[Input — start]

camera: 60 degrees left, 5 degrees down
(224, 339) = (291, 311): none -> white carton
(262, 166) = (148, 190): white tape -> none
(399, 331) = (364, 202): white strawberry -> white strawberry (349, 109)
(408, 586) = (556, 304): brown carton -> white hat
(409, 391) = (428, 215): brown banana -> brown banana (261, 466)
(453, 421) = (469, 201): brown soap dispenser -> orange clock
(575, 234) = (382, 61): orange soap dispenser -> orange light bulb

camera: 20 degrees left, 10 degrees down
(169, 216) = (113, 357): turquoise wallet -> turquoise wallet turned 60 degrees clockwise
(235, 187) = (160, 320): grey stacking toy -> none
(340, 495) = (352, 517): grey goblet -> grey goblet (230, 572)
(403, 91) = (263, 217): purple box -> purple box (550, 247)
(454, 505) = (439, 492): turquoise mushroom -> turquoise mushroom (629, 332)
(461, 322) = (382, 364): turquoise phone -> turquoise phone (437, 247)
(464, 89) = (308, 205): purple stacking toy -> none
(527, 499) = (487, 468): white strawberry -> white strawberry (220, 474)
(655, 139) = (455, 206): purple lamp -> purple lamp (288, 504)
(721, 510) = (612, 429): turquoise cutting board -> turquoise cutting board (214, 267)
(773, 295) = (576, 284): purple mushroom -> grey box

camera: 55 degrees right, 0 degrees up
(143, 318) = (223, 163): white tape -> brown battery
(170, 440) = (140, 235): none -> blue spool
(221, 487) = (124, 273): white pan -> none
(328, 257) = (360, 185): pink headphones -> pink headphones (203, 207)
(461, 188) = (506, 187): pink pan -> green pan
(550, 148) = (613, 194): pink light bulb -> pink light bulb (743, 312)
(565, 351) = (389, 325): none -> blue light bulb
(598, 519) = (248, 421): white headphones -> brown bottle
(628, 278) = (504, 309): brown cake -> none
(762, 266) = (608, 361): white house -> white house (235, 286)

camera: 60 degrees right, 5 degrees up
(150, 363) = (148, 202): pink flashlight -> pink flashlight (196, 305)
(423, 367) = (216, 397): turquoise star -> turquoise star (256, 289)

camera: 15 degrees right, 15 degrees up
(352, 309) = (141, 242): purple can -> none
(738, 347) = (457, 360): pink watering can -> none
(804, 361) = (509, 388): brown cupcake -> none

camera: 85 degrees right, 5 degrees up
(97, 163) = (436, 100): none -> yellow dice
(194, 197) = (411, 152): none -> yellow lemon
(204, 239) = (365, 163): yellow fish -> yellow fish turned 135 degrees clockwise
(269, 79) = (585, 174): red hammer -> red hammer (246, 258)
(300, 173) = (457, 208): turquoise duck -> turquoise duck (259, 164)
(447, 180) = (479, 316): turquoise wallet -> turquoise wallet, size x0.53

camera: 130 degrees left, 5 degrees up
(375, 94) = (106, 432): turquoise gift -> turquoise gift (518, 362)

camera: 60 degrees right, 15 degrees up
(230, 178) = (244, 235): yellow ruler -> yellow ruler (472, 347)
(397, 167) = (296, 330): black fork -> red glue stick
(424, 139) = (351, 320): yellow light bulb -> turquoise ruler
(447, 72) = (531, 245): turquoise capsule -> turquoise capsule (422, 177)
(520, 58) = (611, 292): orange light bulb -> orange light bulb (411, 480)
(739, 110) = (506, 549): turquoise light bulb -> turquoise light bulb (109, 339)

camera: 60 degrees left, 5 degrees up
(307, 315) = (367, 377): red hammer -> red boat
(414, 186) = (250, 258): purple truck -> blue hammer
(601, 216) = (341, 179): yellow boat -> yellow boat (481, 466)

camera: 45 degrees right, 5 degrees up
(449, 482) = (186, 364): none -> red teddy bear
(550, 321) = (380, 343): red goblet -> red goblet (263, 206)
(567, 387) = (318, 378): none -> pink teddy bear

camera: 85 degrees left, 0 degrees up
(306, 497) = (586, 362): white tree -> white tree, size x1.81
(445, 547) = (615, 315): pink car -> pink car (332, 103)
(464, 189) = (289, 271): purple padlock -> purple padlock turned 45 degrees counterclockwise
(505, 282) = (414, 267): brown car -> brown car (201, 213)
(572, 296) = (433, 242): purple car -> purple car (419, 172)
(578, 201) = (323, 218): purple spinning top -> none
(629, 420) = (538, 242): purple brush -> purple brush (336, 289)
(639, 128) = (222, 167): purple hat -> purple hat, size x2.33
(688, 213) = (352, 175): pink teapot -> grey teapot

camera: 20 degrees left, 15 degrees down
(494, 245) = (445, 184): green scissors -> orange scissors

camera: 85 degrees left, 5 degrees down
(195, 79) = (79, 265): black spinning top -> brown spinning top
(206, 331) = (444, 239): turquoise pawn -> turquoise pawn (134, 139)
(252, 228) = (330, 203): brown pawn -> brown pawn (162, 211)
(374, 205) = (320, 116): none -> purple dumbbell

[Input — finish]

** Assignment **
Reproduce the preceding entries exactly and completely.

** Output of the task **
camera: 60 degrees left, 5 degrees down
(224, 339) = (291, 311): none -> white carton
(262, 166) = (148, 190): white tape -> none
(399, 331) = (364, 202): white strawberry -> white strawberry (349, 109)
(408, 586) = (556, 304): brown carton -> white hat
(409, 391) = (428, 215): brown banana -> brown banana (261, 466)
(453, 421) = (469, 201): brown soap dispenser -> orange clock
(575, 234) = (382, 61): orange soap dispenser -> orange light bulb

camera: 20 degrees left, 10 degrees down
(169, 216) = (113, 357): turquoise wallet -> turquoise wallet turned 60 degrees clockwise
(235, 187) = (160, 320): grey stacking toy -> none
(340, 495) = (352, 517): grey goblet -> grey goblet (230, 572)
(403, 91) = (263, 217): purple box -> purple box (550, 247)
(454, 505) = (439, 492): turquoise mushroom -> turquoise mushroom (629, 332)
(461, 322) = (382, 364): turquoise phone -> turquoise phone (437, 247)
(464, 89) = (308, 205): purple stacking toy -> none
(527, 499) = (487, 468): white strawberry -> white strawberry (220, 474)
(655, 139) = (455, 206): purple lamp -> purple lamp (288, 504)
(721, 510) = (612, 429): turquoise cutting board -> turquoise cutting board (214, 267)
(773, 295) = (576, 284): purple mushroom -> grey box

camera: 55 degrees right, 0 degrees up
(143, 318) = (223, 163): white tape -> brown battery
(170, 440) = (140, 235): none -> blue spool
(221, 487) = (124, 273): white pan -> none
(328, 257) = (360, 185): pink headphones -> pink headphones (203, 207)
(461, 188) = (506, 187): pink pan -> green pan
(550, 148) = (613, 194): pink light bulb -> pink light bulb (743, 312)
(565, 351) = (389, 325): none -> blue light bulb
(598, 519) = (248, 421): white headphones -> brown bottle
(628, 278) = (504, 309): brown cake -> none
(762, 266) = (608, 361): white house -> white house (235, 286)

camera: 60 degrees right, 5 degrees up
(150, 363) = (148, 202): pink flashlight -> pink flashlight (196, 305)
(423, 367) = (216, 397): turquoise star -> turquoise star (256, 289)

camera: 15 degrees right, 15 degrees up
(352, 309) = (141, 242): purple can -> none
(738, 347) = (457, 360): pink watering can -> none
(804, 361) = (509, 388): brown cupcake -> none

camera: 85 degrees right, 5 degrees up
(97, 163) = (436, 100): none -> yellow dice
(194, 197) = (411, 152): none -> yellow lemon
(204, 239) = (365, 163): yellow fish -> yellow fish turned 135 degrees clockwise
(269, 79) = (585, 174): red hammer -> red hammer (246, 258)
(300, 173) = (457, 208): turquoise duck -> turquoise duck (259, 164)
(447, 180) = (479, 316): turquoise wallet -> turquoise wallet, size x0.53

camera: 130 degrees left, 5 degrees up
(375, 94) = (106, 432): turquoise gift -> turquoise gift (518, 362)

camera: 60 degrees right, 15 degrees up
(230, 178) = (244, 235): yellow ruler -> yellow ruler (472, 347)
(397, 167) = (296, 330): black fork -> red glue stick
(424, 139) = (351, 320): yellow light bulb -> turquoise ruler
(447, 72) = (531, 245): turquoise capsule -> turquoise capsule (422, 177)
(520, 58) = (611, 292): orange light bulb -> orange light bulb (411, 480)
(739, 110) = (506, 549): turquoise light bulb -> turquoise light bulb (109, 339)

camera: 60 degrees left, 5 degrees up
(307, 315) = (367, 377): red hammer -> red boat
(414, 186) = (250, 258): purple truck -> blue hammer
(601, 216) = (341, 179): yellow boat -> yellow boat (481, 466)

camera: 45 degrees right, 5 degrees up
(449, 482) = (186, 364): none -> red teddy bear
(550, 321) = (380, 343): red goblet -> red goblet (263, 206)
(567, 387) = (318, 378): none -> pink teddy bear

camera: 85 degrees left, 0 degrees up
(306, 497) = (586, 362): white tree -> white tree, size x1.81
(445, 547) = (615, 315): pink car -> pink car (332, 103)
(464, 189) = (289, 271): purple padlock -> purple padlock turned 45 degrees counterclockwise
(505, 282) = (414, 267): brown car -> brown car (201, 213)
(572, 296) = (433, 242): purple car -> purple car (419, 172)
(578, 201) = (323, 218): purple spinning top -> none
(629, 420) = (538, 242): purple brush -> purple brush (336, 289)
(639, 128) = (222, 167): purple hat -> purple hat, size x2.33
(688, 213) = (352, 175): pink teapot -> grey teapot

camera: 20 degrees left, 15 degrees down
(494, 245) = (445, 184): green scissors -> orange scissors

camera: 85 degrees left, 5 degrees down
(195, 79) = (79, 265): black spinning top -> brown spinning top
(206, 331) = (444, 239): turquoise pawn -> turquoise pawn (134, 139)
(252, 228) = (330, 203): brown pawn -> brown pawn (162, 211)
(374, 205) = (320, 116): none -> purple dumbbell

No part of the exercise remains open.